**Stored records:**
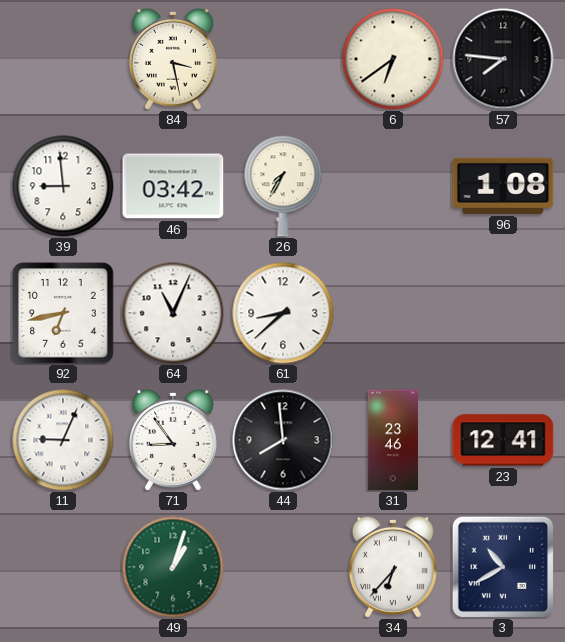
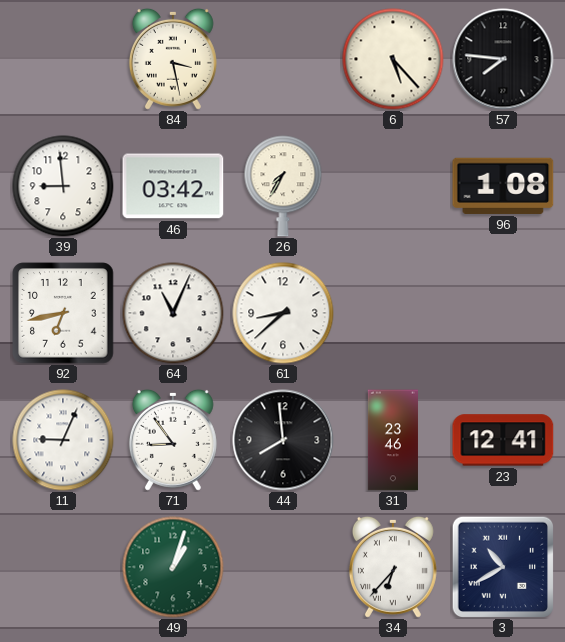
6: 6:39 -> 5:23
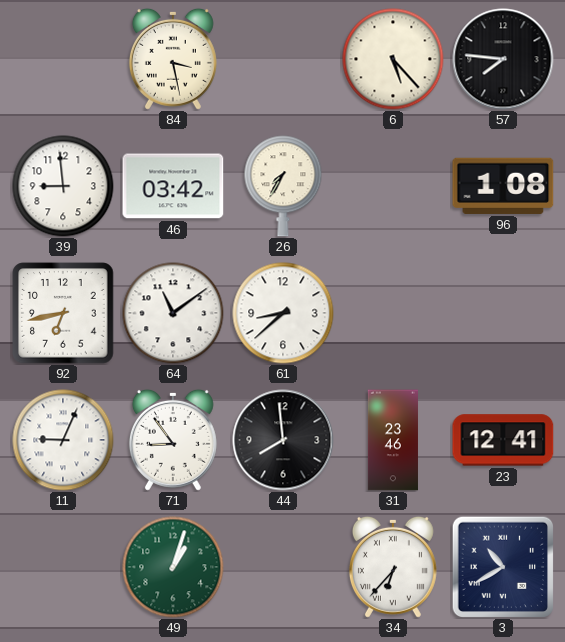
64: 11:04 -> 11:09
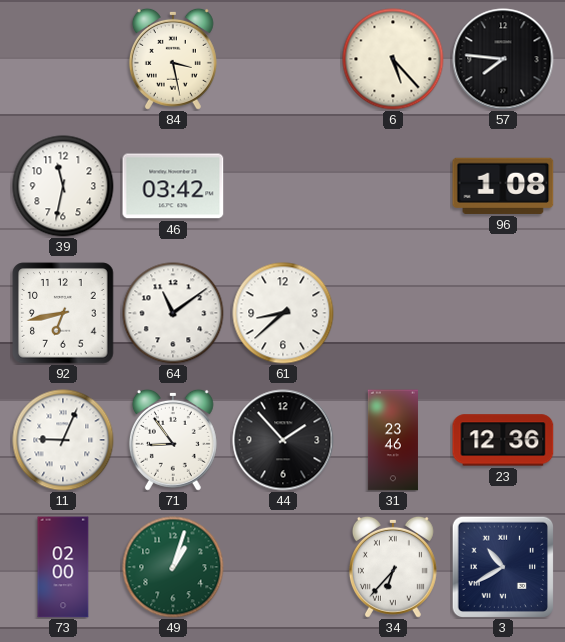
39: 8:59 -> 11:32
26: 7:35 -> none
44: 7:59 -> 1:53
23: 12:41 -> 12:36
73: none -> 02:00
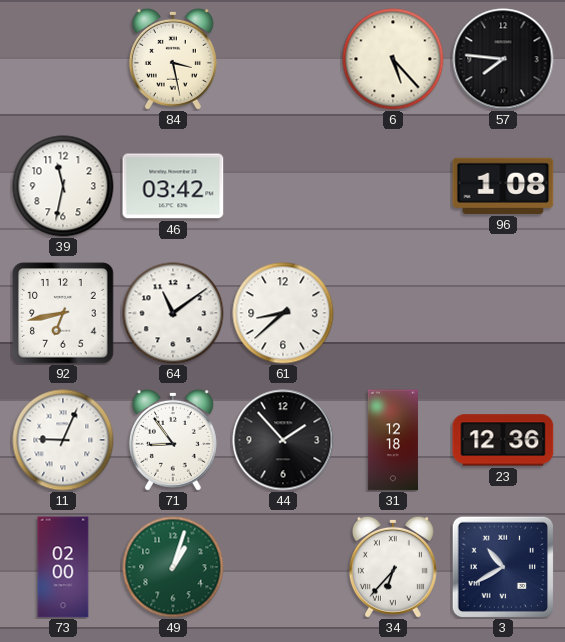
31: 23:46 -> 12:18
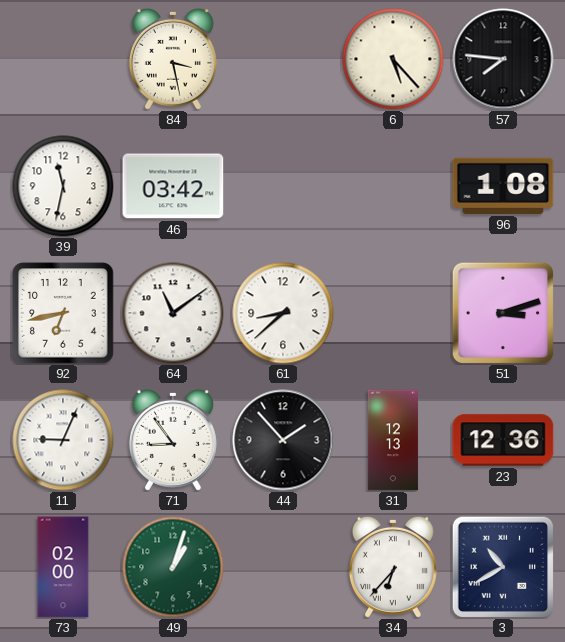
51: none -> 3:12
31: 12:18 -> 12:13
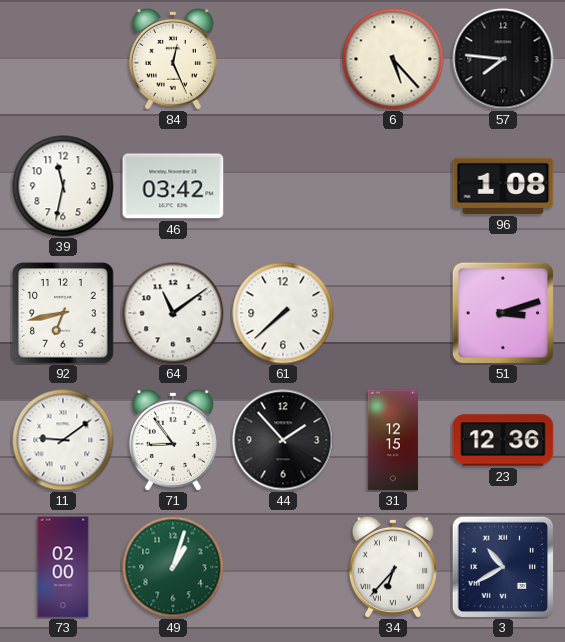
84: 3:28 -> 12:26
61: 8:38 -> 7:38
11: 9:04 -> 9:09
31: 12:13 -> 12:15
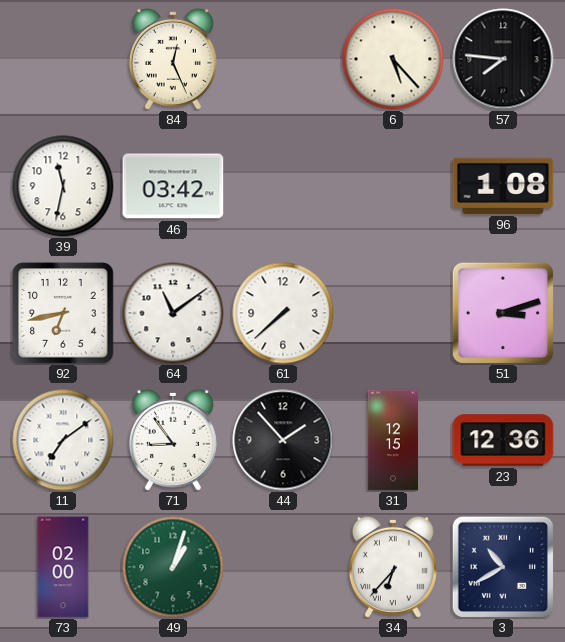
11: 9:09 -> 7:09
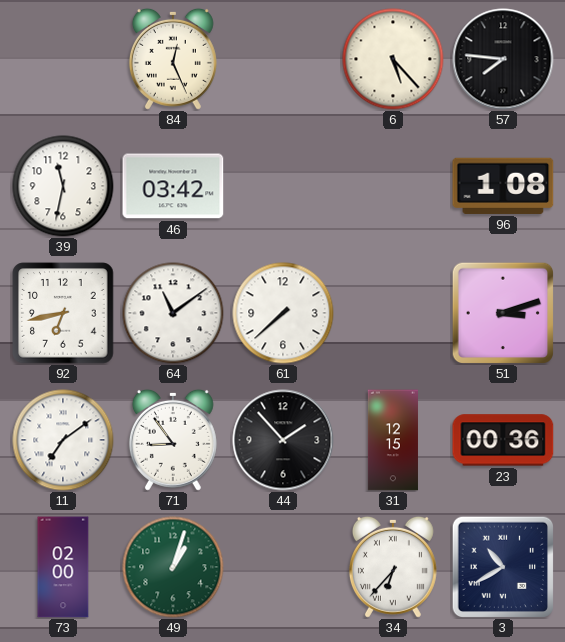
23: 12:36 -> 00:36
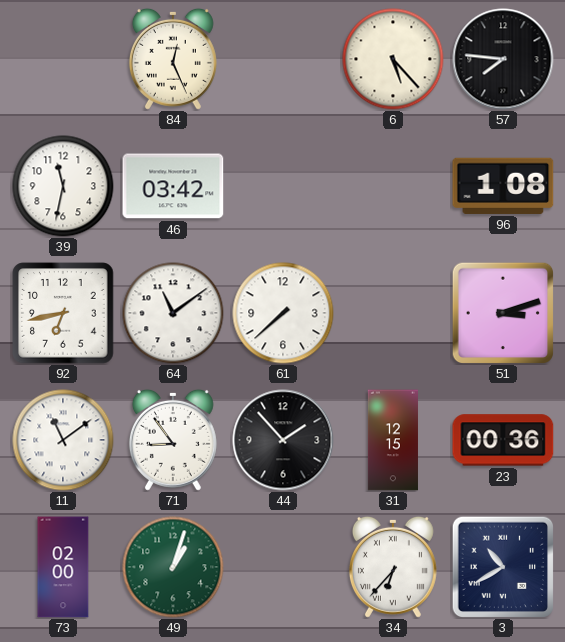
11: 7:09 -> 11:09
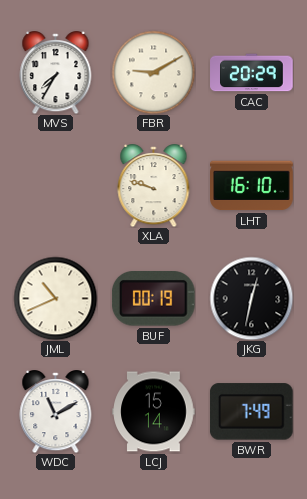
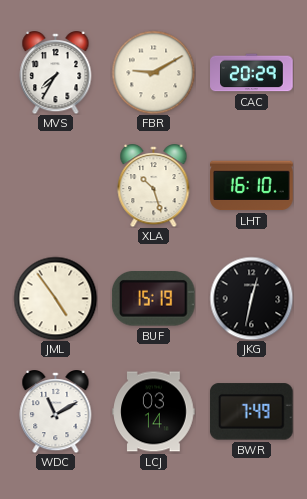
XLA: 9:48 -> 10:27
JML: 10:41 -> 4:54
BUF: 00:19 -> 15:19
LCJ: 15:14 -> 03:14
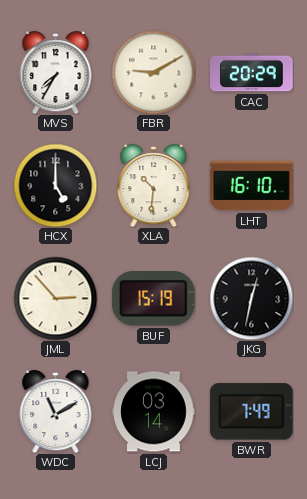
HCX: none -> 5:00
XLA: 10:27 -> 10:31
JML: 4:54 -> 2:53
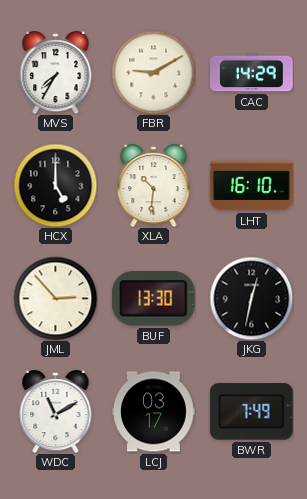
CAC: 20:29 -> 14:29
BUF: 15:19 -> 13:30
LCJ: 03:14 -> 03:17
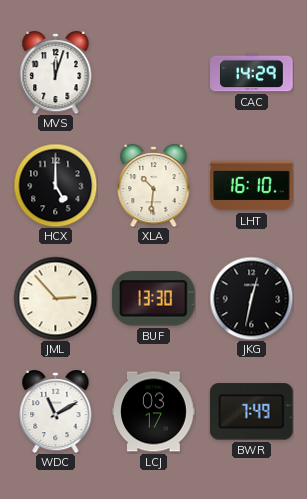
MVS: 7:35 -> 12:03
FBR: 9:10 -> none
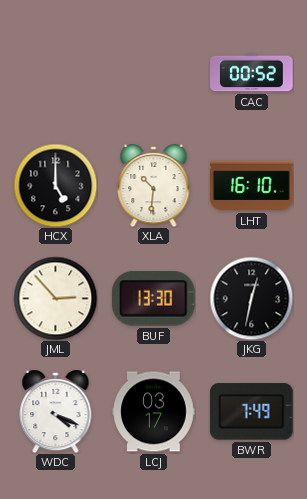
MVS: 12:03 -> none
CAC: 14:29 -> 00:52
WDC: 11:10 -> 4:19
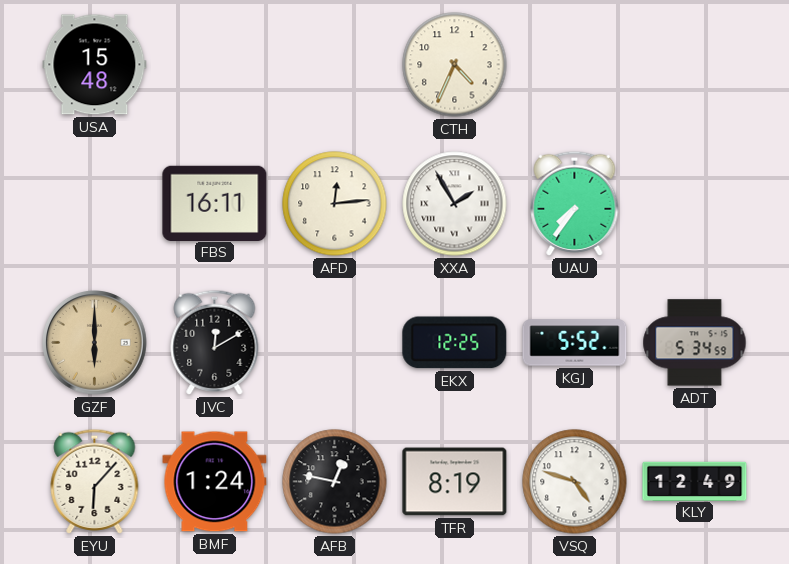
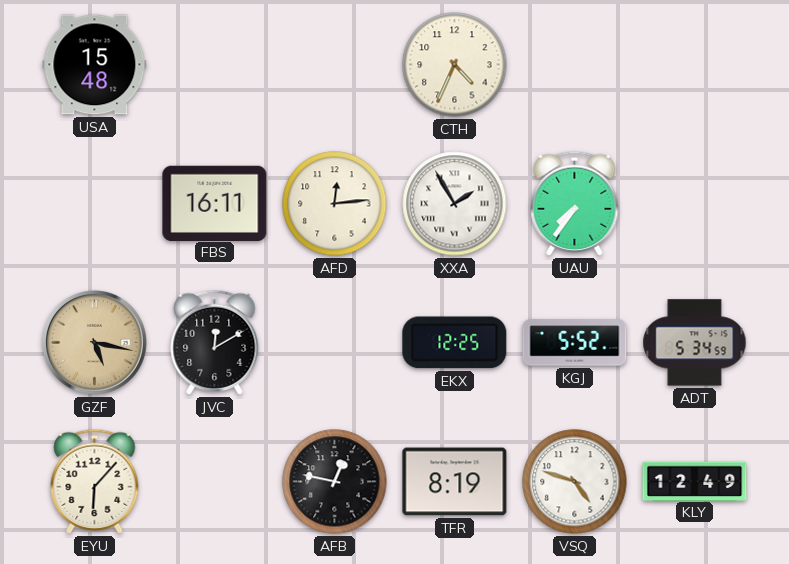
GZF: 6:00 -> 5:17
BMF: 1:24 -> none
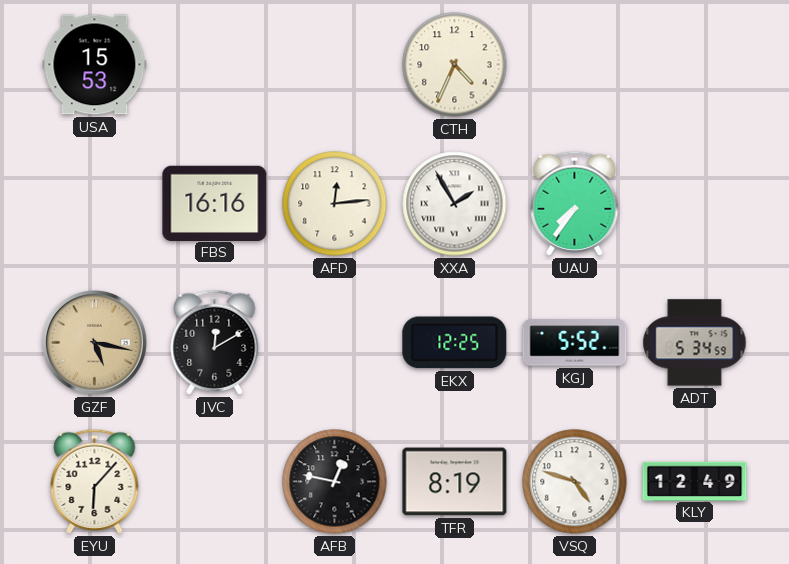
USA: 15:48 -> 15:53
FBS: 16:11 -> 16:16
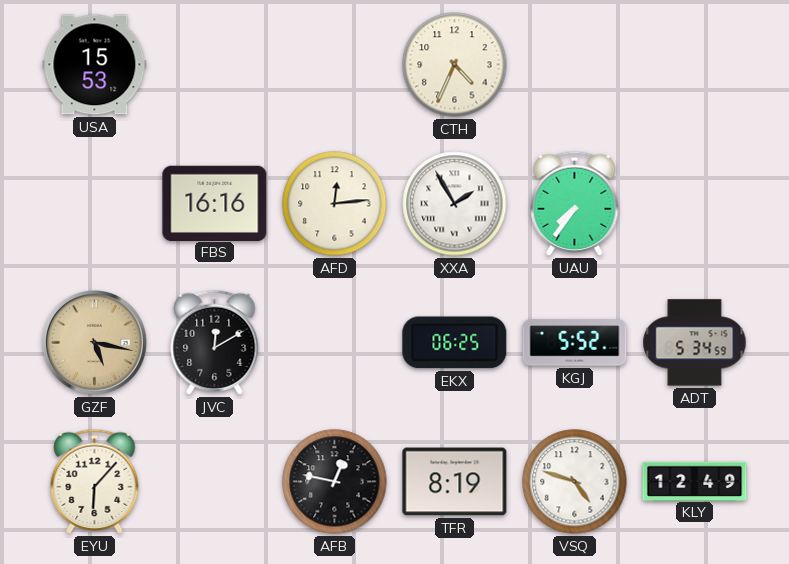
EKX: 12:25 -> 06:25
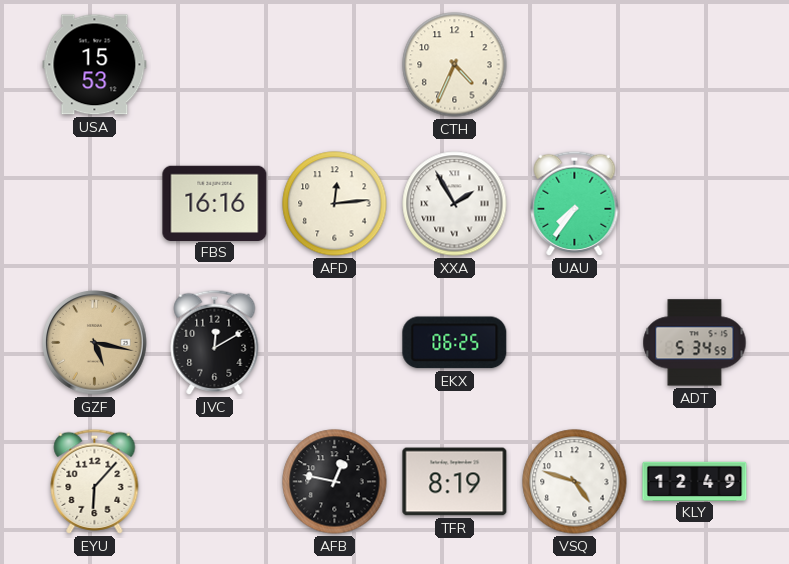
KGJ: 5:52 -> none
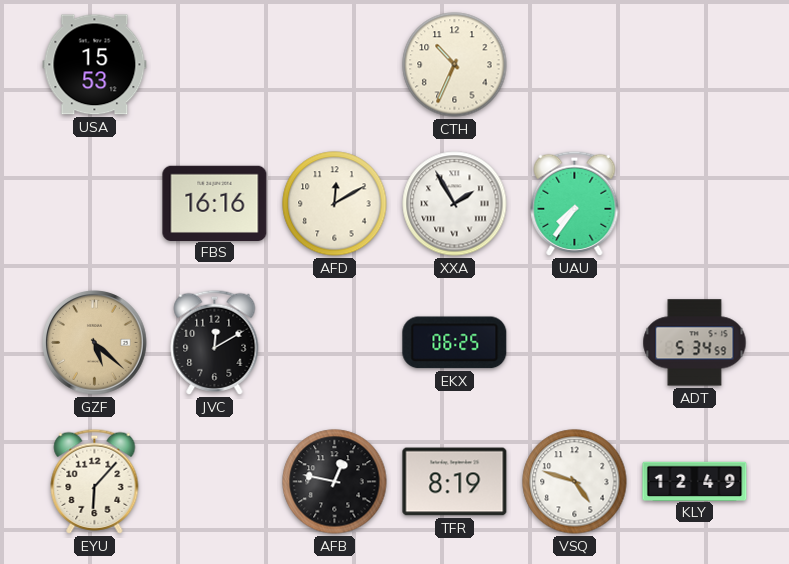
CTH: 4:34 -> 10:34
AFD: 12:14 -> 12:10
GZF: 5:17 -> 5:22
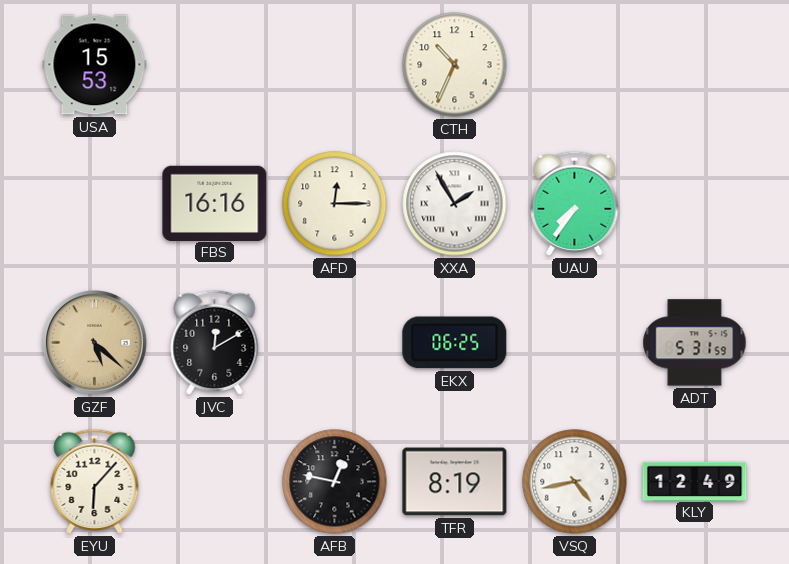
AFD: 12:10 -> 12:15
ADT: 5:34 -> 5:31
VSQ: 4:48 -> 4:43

**Prompt:** Please pick out every line of the data above that contains the word "none", and copy each one.

**Response below:**
26: 7:35 -> none
73: none -> 02:00
51: none -> 3:12
HCX: none -> 5:00
FBR: 9:10 -> none
MVS: 12:03 -> none
BMF: 1:24 -> none
KGJ: 5:52 -> none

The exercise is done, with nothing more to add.